GIVEN RECORDS
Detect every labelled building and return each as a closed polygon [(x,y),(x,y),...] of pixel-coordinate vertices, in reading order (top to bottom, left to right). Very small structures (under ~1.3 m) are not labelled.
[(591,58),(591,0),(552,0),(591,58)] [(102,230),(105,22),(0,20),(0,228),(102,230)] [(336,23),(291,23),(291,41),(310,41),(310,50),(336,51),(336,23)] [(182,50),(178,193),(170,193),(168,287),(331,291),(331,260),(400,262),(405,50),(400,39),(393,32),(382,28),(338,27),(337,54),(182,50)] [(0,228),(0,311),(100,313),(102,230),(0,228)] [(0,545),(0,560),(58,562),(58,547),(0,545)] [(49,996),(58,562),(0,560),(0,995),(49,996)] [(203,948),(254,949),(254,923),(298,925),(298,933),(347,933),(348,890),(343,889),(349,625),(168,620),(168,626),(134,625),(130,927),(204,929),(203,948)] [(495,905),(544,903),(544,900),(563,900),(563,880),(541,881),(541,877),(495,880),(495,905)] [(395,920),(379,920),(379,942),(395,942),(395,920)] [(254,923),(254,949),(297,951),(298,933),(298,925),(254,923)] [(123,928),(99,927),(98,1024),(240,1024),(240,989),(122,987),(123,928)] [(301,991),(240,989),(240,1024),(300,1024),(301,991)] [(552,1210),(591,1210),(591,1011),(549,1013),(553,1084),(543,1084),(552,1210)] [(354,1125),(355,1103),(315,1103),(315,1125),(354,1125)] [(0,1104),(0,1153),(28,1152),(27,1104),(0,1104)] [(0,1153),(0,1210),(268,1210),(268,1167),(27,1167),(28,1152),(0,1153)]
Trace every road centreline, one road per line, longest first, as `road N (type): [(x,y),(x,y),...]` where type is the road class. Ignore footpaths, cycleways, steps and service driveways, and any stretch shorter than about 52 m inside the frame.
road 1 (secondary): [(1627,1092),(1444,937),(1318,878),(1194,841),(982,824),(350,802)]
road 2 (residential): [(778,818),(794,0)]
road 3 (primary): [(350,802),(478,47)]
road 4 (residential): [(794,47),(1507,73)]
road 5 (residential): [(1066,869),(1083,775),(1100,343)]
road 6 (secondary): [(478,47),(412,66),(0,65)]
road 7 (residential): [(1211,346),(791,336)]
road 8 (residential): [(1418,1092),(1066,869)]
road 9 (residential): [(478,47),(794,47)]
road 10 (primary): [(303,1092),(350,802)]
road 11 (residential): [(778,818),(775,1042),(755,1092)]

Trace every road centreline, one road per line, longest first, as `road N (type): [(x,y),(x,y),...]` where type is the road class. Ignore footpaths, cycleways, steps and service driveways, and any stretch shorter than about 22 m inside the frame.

GOAL OF THE EXERCISE
A complete, exact transcription of the data above is required.

SOLVED PROBLEM
Detect every labelled building and return each as a closed polygon [(x,y),(x,y),...] of pixel-coordinate vertices, in reading order (top to bottom, left to right). Very small structures (under ~1.3 m) are not labelled.
[(591,58),(591,0),(552,0),(591,58)] [(102,230),(105,22),(0,20),(0,228),(102,230)] [(336,23),(291,23),(291,41),(310,41),(310,50),(336,51),(336,23)] [(182,50),(178,193),(170,193),(168,287),(331,291),(331,260),(400,262),(405,50),(400,39),(393,32),(382,28),(338,27),(337,54),(182,50)] [(0,228),(0,311),(100,313),(102,230),(0,228)] [(0,545),(0,560),(58,562),(58,547),(0,545)] [(49,996),(58,562),(0,560),(0,995),(49,996)] [(203,948),(254,949),(254,923),(298,925),(298,933),(347,933),(348,890),(343,889),(349,625),(168,620),(168,626),(134,625),(130,927),(204,929),(203,948)] [(495,905),(544,903),(544,900),(563,900),(563,880),(541,881),(541,877),(495,880),(495,905)] [(395,920),(379,920),(379,942),(395,942),(395,920)] [(254,923),(254,949),(297,951),(298,933),(298,925),(254,923)] [(123,928),(99,927),(98,1024),(240,1024),(240,989),(122,987),(123,928)] [(301,991),(240,989),(240,1024),(300,1024),(301,991)] [(552,1210),(591,1210),(591,1011),(549,1013),(553,1084),(543,1084),(552,1210)] [(354,1125),(355,1103),(315,1103),(315,1125),(354,1125)] [(0,1104),(0,1153),(28,1152),(27,1104),(0,1104)] [(0,1153),(0,1210),(268,1210),(268,1167),(27,1167),(28,1152),(0,1153)]
Trace every road centreline, one road per line, longest first, as `road N (type): [(x,y),(x,y),...]` where type is the road class. Ignore footpaths, cycleways, steps and service driveways, and any stretch shorter than about 52 m inside the frame.
road 1 (secondary): [(1627,1092),(1444,937),(1318,878),(1194,841),(982,824),(350,802)]
road 2 (residential): [(778,818),(794,0)]
road 3 (primary): [(350,802),(478,47)]
road 4 (residential): [(794,47),(1507,73)]
road 5 (residential): [(1066,869),(1083,775),(1100,343)]
road 6 (secondary): [(478,47),(412,66),(0,65)]
road 7 (residential): [(1211,346),(791,336)]
road 8 (residential): [(1418,1092),(1066,869)]
road 9 (residential): [(478,47),(794,47)]
road 10 (primary): [(303,1092),(350,802)]
road 11 (residential): [(778,818),(775,1042),(755,1092)]

Trace every road centreline, one road per line, longest first, as `road N (type): [(x,y),(x,y),...]` where type is the road class. Ignore footpaths, cycleways, steps and service driveways, and any stretch shorter than about 22 m inside the frame.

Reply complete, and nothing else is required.